#### TASK DATA

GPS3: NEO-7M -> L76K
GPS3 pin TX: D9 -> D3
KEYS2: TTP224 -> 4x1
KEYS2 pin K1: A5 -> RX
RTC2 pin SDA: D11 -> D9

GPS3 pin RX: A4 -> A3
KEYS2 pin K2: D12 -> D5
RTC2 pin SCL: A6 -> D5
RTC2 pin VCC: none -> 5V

########

### WHAT IS NEEDED
Transcribe the records above with every character unchanged.

### EXPECTED ANSWER
GPS3: NEO-7M -> L76K
GPS3 pin TX: D9 -> D3
KEYS2: TTP224 -> 4x1
KEYS2 pin K1: A5 -> RX
RTC2 pin SDA: D11 -> D9

GPS3 pin RX: A4 -> A3
KEYS2 pin K2: D12 -> D5
RTC2 pin SCL: A6 -> D5
RTC2 pin VCC: none -> 5V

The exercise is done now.